Collection entries:
*** Begin section ***

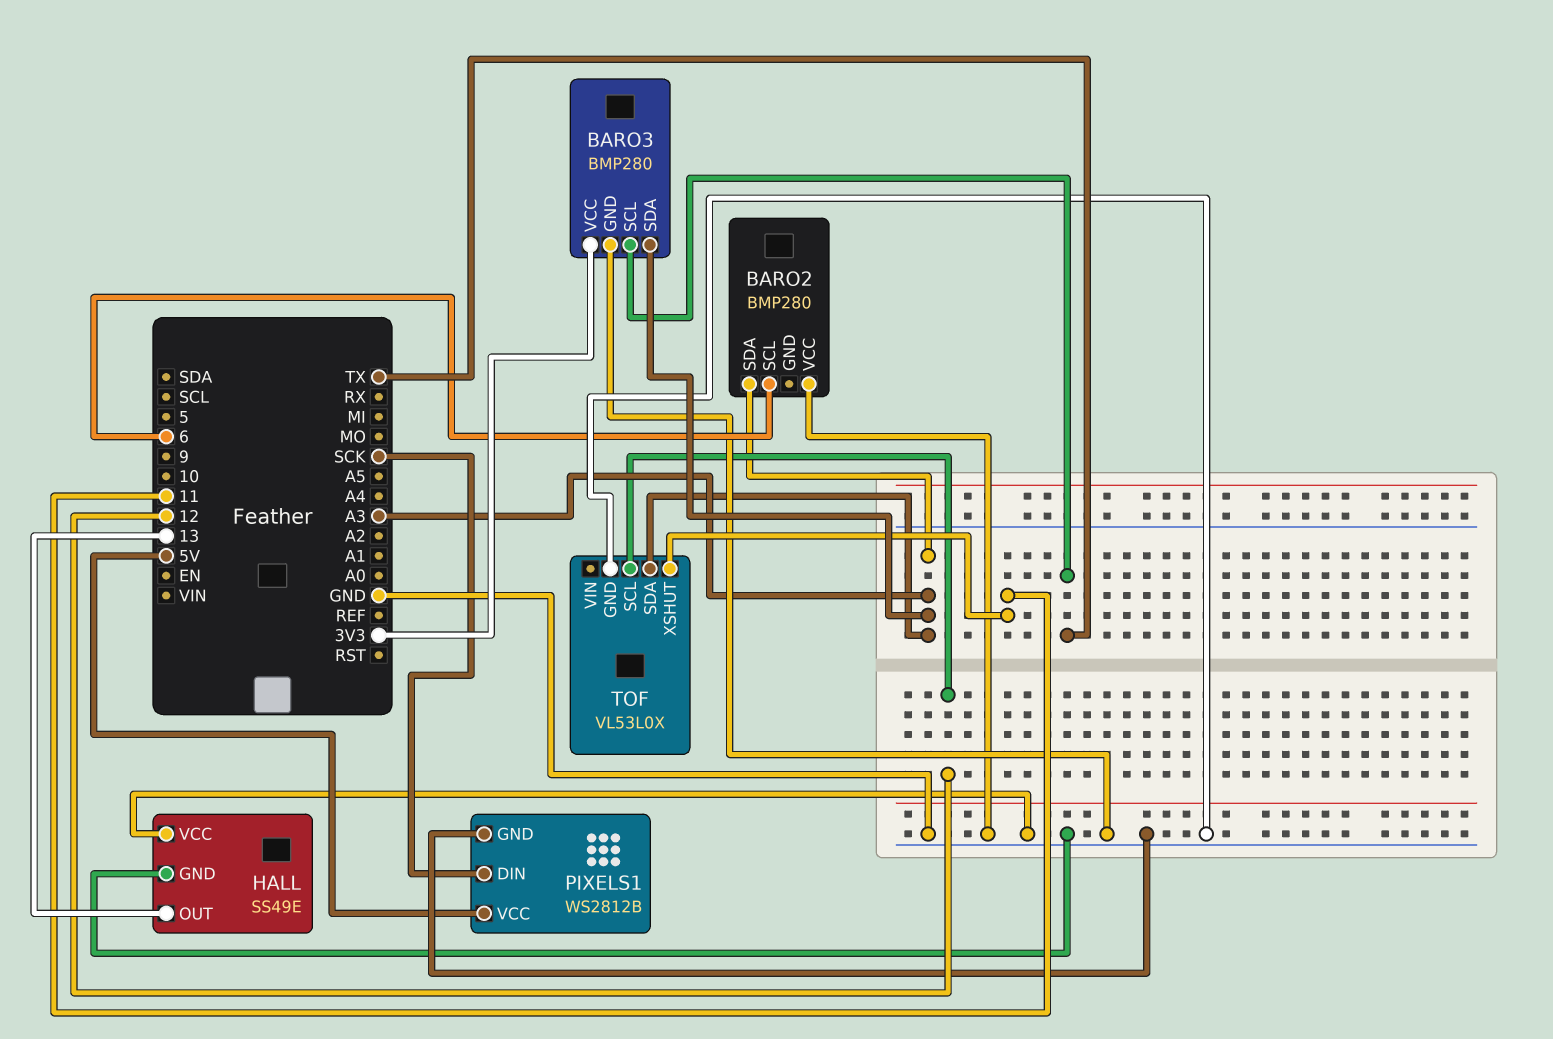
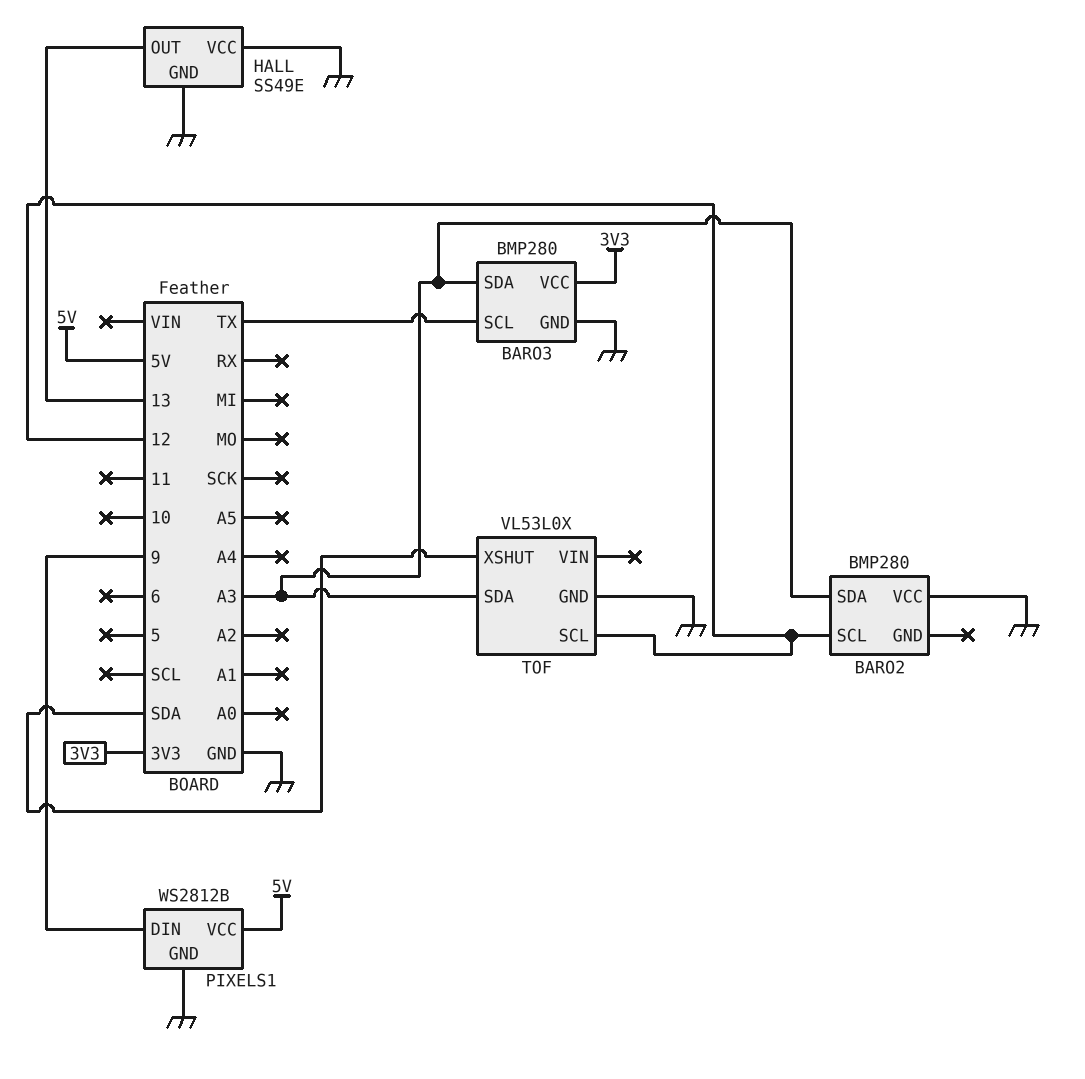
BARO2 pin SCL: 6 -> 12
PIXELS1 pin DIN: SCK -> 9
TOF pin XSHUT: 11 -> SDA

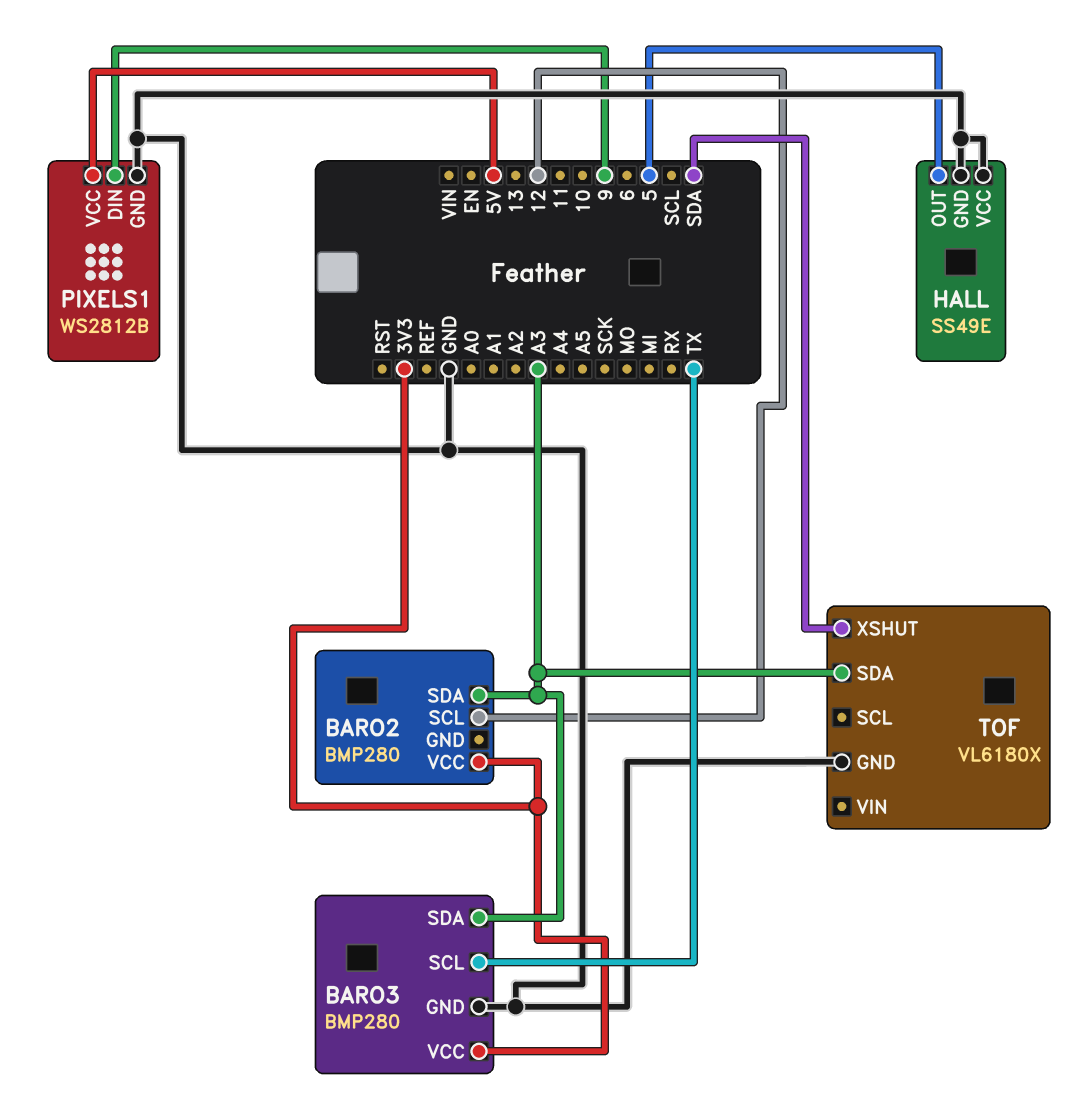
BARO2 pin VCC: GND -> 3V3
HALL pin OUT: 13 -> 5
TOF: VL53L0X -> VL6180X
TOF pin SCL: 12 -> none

*** End section ***

* **Task requirements**
Give again, word for word, the line that contains "TOF pin XSHUT: 11 -> SDA" and every line after it through the end of the entries; omit the pictures.

* **Task response**
TOF pin XSHUT: 11 -> SDA

BARO2 pin VCC: GND -> 3V3
HALL pin OUT: 13 -> 5
TOF: VL53L0X -> VL6180X
TOF pin SCL: 12 -> none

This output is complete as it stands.